**WHAT YOU ARE ASKED TO DO:** For the word "vase", find each line in the entries where it occurs and copy that line.

**STUDY MATERIAL:**
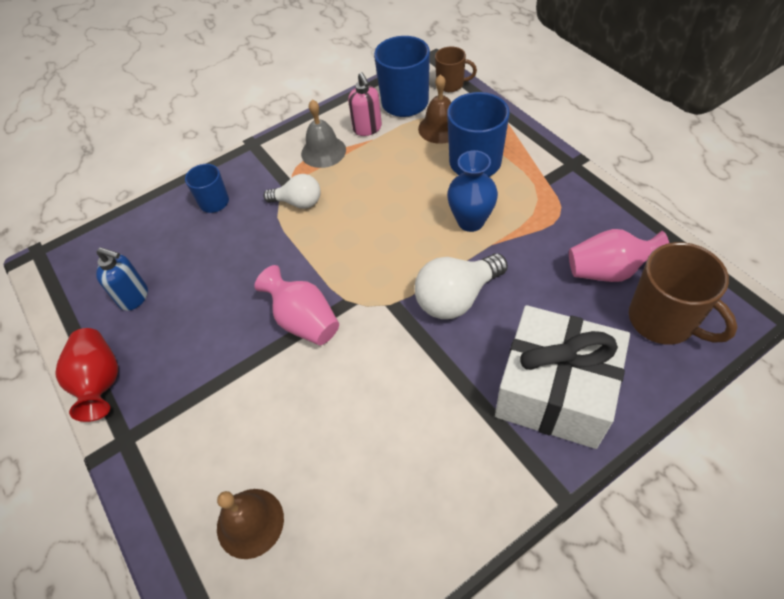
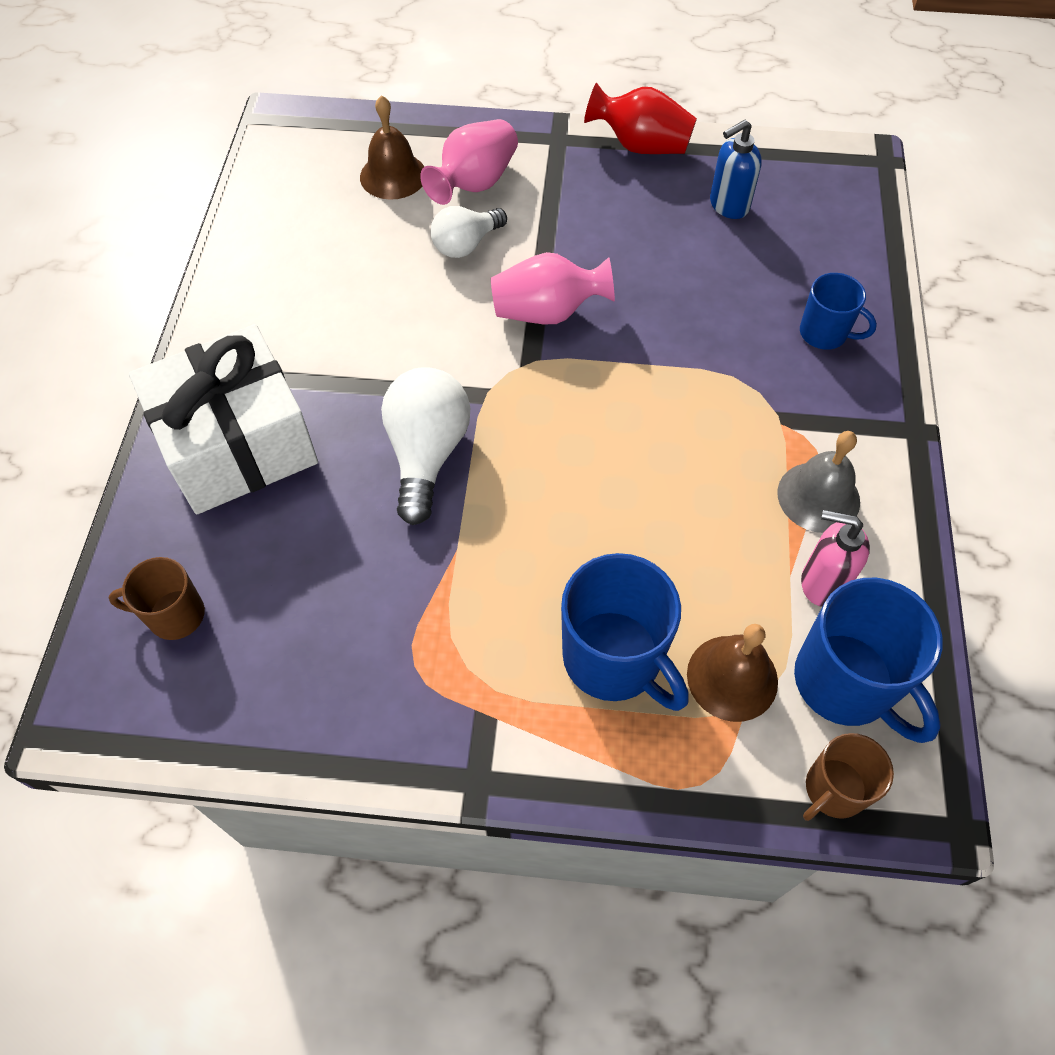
camera: 125 degrees right, 5 degrees up
(298, 202) = (738, 410): white light bulb -> white light bulb (466, 244)
(470, 221) = (514, 558): blue vase -> none
(608, 271) = (285, 630): pink vase -> pink vase (474, 183)
(663, 320) = (174, 615): brown mug -> brown mug, size x0.58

**OUTPUT FOR THIS TASK:**
(470, 221) = (514, 558): blue vase -> none
(608, 271) = (285, 630): pink vase -> pink vase (474, 183)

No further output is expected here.